**** Entries supplied ****

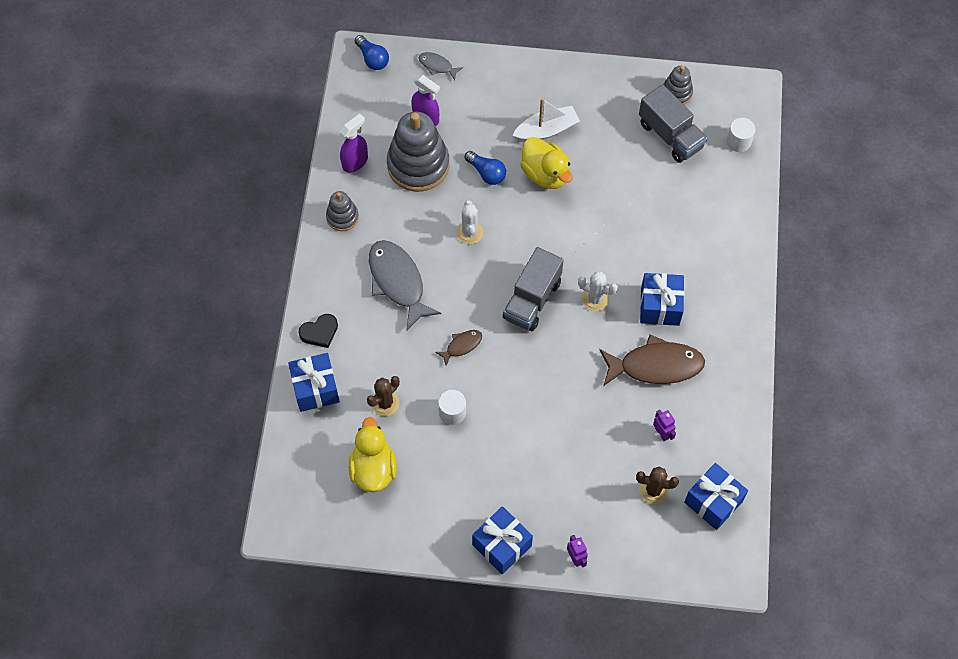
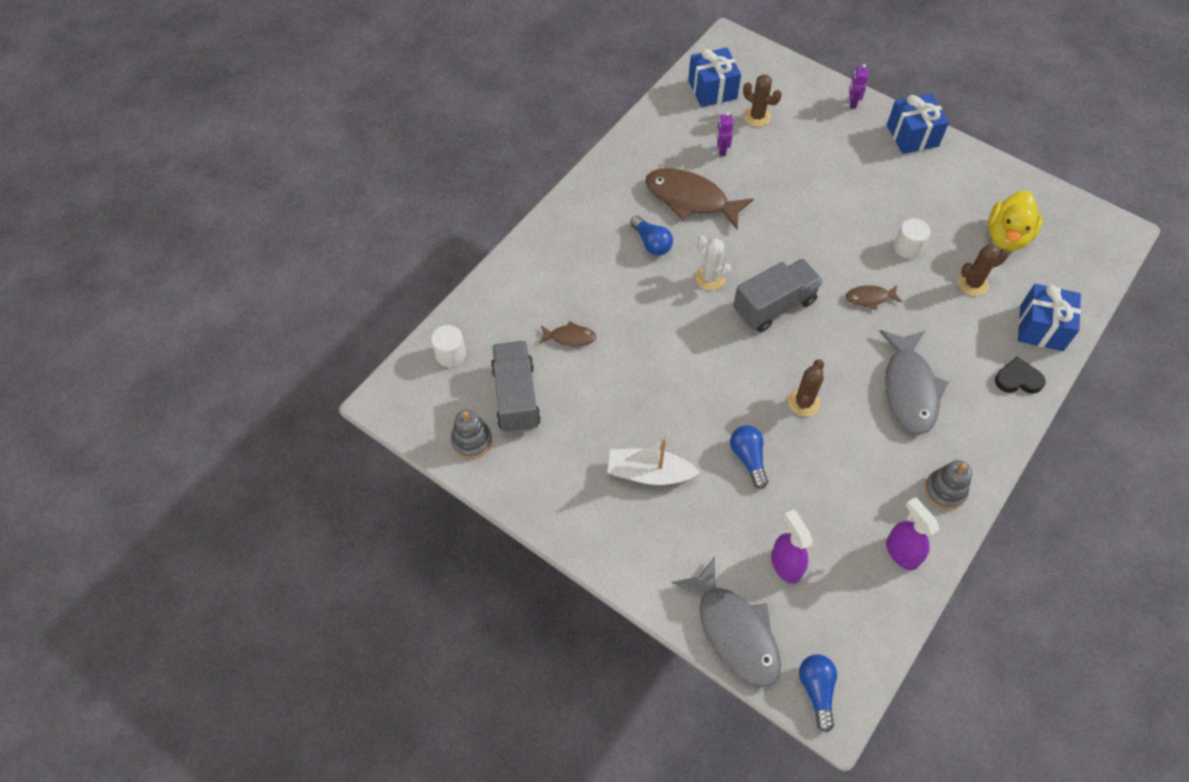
camera: 150 degrees left, 5 degrees down
(355, 162) = (901, 552): purple spray bottle -> purple spray bottle turned 75 degrees clockwise
(418, 165) = (824, 508): grey stacking toy -> none
(437, 66) = (734, 631): grey fish -> grey fish, size x2.07
(469, 232) = (803, 402): white cactus -> brown cactus
(545, 174) = (682, 424): yellow duck -> none
(660, 306) = (651, 243): blue gift -> blue light bulb
(665, 196) = (570, 337): none -> brown fish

****

**Exercise:** Reproduce exactly, with nothing added, the lines from the one that contains "(545, 174) = (682, 424): yellow duck -> none" to the end of the data.

**Solved exercise:**
(545, 174) = (682, 424): yellow duck -> none
(660, 306) = (651, 243): blue gift -> blue light bulb
(665, 196) = (570, 337): none -> brown fish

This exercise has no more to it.